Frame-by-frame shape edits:

□ □ □

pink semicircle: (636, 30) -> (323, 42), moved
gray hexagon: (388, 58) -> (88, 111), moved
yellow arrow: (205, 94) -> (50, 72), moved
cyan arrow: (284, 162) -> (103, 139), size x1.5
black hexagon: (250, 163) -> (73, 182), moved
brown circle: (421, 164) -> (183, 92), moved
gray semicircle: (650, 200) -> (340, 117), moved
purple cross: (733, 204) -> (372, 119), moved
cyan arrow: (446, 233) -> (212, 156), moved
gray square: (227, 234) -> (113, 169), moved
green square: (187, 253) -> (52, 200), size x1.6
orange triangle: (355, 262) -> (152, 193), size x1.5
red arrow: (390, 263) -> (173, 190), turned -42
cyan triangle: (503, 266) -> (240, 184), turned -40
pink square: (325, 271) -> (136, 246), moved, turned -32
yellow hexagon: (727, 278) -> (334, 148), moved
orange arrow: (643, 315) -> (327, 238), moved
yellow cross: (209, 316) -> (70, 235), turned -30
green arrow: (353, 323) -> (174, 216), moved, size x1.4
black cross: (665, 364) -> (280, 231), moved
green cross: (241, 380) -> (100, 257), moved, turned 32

□ □ □

### WHAT YOU ARE ASKED TO DO
Verbatim reproduction of the entries is required.

### ANSWER SECTION
pink semicircle: (636, 30) -> (323, 42), moved
gray hexagon: (388, 58) -> (88, 111), moved
yellow arrow: (205, 94) -> (50, 72), moved
cyan arrow: (284, 162) -> (103, 139), size x1.5
black hexagon: (250, 163) -> (73, 182), moved
brown circle: (421, 164) -> (183, 92), moved
gray semicircle: (650, 200) -> (340, 117), moved
purple cross: (733, 204) -> (372, 119), moved
cyan arrow: (446, 233) -> (212, 156), moved
gray square: (227, 234) -> (113, 169), moved
green square: (187, 253) -> (52, 200), size x1.6
orange triangle: (355, 262) -> (152, 193), size x1.5
red arrow: (390, 263) -> (173, 190), turned -42
cyan triangle: (503, 266) -> (240, 184), turned -40
pink square: (325, 271) -> (136, 246), moved, turned -32
yellow hexagon: (727, 278) -> (334, 148), moved
orange arrow: (643, 315) -> (327, 238), moved
yellow cross: (209, 316) -> (70, 235), turned -30
green arrow: (353, 323) -> (174, 216), moved, size x1.4
black cross: (665, 364) -> (280, 231), moved
green cross: (241, 380) -> (100, 257), moved, turned 32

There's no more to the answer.